● Exercise input
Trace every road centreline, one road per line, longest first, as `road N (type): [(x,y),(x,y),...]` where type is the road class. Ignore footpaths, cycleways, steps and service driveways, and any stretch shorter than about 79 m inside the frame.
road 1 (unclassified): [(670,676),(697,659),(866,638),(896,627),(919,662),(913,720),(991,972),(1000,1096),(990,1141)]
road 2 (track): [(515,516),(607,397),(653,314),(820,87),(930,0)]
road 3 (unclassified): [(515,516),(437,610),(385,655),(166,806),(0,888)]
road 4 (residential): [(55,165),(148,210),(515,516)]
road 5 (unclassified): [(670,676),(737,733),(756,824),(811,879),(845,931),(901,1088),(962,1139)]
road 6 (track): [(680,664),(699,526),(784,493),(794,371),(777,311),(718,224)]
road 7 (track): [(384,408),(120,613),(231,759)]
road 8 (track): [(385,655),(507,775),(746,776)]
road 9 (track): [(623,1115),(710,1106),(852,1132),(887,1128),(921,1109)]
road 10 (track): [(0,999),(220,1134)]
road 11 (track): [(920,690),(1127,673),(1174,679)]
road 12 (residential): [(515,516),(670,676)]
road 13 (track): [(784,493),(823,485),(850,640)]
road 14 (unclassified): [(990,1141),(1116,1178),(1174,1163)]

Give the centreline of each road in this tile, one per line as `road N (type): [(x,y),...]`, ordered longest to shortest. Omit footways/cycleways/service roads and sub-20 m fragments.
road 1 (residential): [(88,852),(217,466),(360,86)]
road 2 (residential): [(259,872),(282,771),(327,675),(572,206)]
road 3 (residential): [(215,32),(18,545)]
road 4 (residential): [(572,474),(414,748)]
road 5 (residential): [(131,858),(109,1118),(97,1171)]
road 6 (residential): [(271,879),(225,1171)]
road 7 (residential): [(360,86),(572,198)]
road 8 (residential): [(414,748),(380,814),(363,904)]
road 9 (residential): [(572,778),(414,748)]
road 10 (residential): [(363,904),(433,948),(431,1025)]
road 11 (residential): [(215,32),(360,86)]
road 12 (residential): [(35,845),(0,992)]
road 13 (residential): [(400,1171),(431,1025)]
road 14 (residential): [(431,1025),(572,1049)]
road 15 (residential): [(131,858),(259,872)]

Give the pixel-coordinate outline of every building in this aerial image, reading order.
* * *
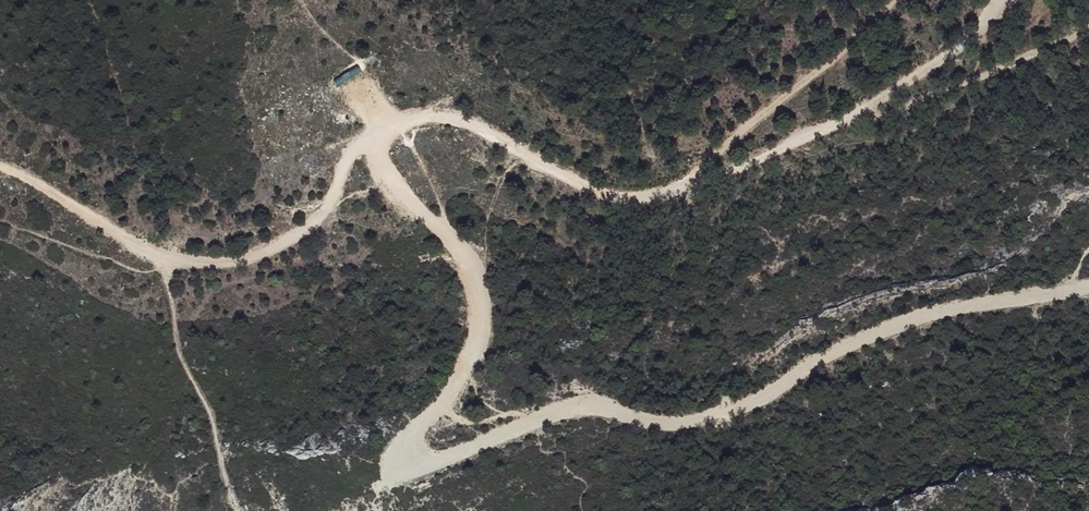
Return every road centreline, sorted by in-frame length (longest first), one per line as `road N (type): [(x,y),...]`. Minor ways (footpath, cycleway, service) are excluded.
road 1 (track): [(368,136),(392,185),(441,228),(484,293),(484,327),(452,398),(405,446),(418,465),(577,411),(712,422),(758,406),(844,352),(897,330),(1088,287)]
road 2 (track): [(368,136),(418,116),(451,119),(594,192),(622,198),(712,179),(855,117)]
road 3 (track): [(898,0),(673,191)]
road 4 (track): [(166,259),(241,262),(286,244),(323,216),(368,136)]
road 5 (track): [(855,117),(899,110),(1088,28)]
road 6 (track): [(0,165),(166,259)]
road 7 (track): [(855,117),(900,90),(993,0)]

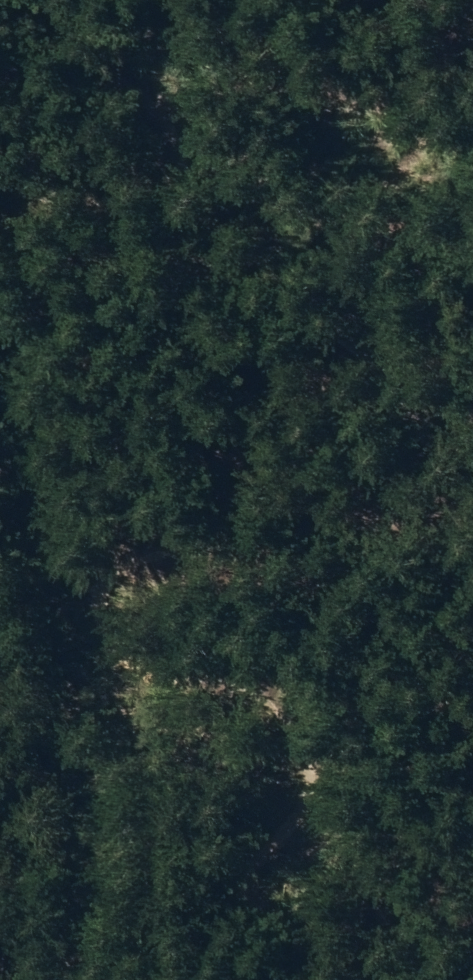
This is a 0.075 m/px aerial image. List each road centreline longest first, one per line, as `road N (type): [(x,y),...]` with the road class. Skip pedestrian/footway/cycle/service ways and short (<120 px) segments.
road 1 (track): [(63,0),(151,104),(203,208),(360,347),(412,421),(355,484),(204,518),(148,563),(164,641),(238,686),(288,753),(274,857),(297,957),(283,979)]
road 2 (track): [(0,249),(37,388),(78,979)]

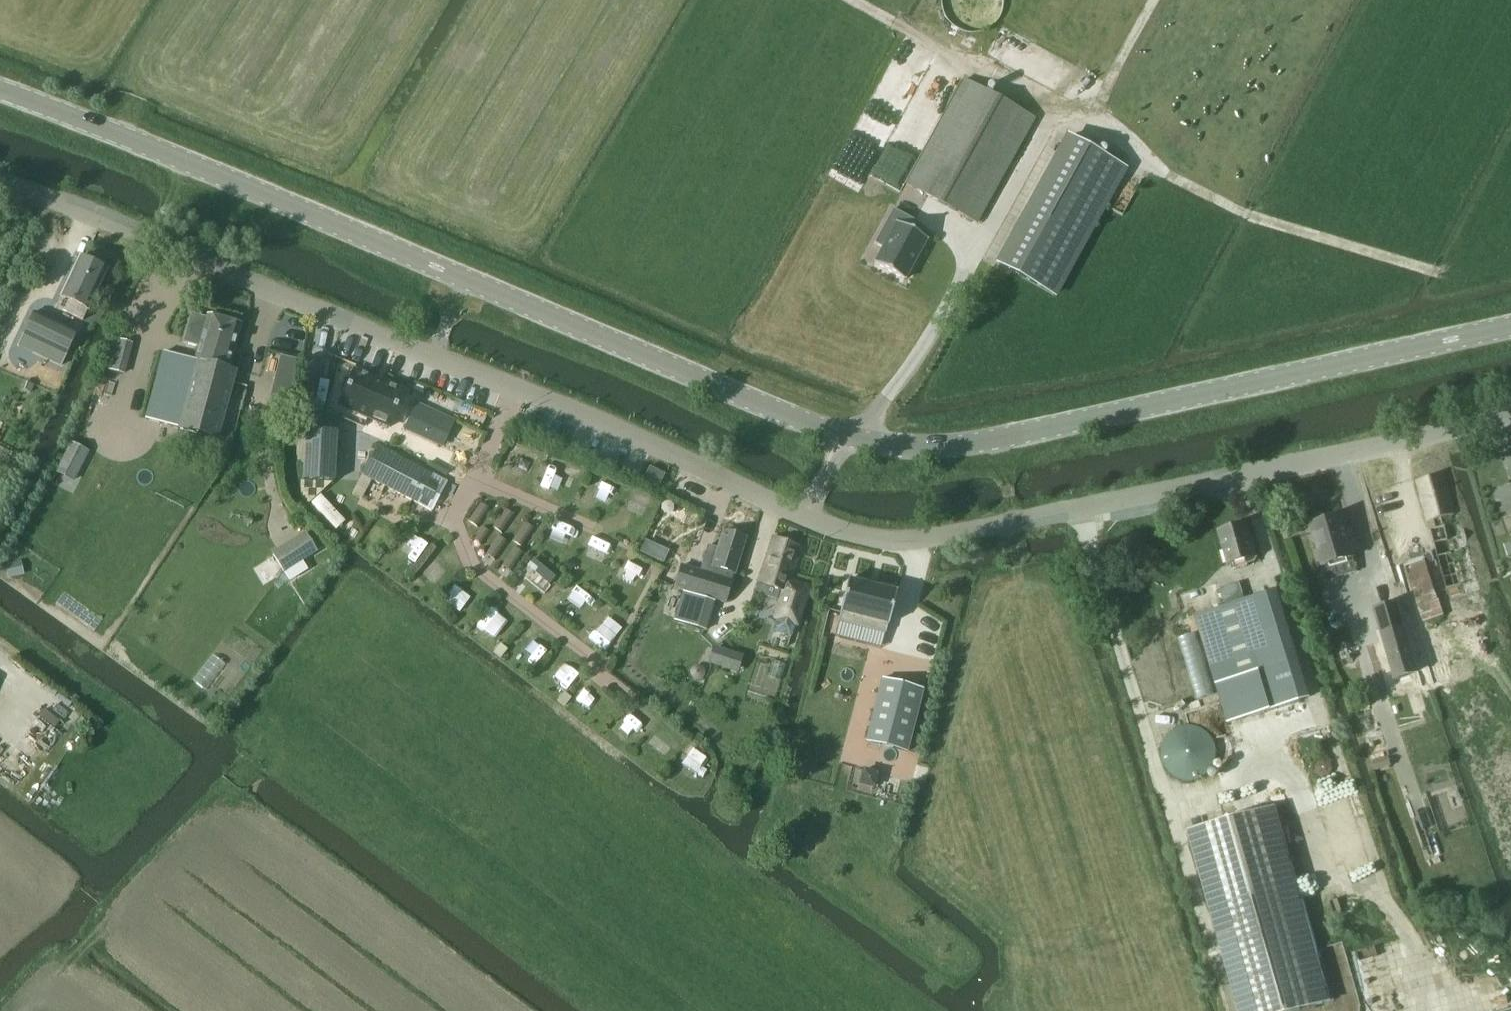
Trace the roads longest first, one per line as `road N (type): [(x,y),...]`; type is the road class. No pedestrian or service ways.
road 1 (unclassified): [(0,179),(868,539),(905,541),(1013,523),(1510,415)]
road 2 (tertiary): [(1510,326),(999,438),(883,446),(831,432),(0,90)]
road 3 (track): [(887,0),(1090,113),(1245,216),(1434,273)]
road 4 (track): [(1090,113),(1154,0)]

● About this task
From the listing above, the lines starting with the one that has "Give the centreline" and running through the one that has "Give the pixel-coordinate" should be copied exactly, ends included.

● Reply
Give the centreline of each road in this tile, one per line as `road N (type): [(x,y),...]`, ordered longest to shortest. Omit footways/cycleways/service roads and sub-20 m fragments.
road 1 (residential): [(88,852),(217,466),(360,86)]
road 2 (residential): [(259,872),(282,771),(327,675),(572,206)]
road 3 (residential): [(215,32),(18,545)]
road 4 (residential): [(572,474),(414,748)]
road 5 (residential): [(131,858),(109,1118),(97,1171)]
road 6 (residential): [(271,879),(225,1171)]
road 7 (residential): [(360,86),(572,198)]
road 8 (residential): [(414,748),(380,814),(363,904)]
road 9 (residential): [(572,778),(414,748)]
road 10 (residential): [(363,904),(433,948),(431,1025)]
road 11 (residential): [(215,32),(360,86)]
road 12 (residential): [(35,845),(0,992)]
road 13 (residential): [(400,1171),(431,1025)]
road 14 (residential): [(431,1025),(572,1049)]
road 15 (residential): [(131,858),(259,872)]

Give the pixel-coordinate outline of every building in this aerial image, reading order.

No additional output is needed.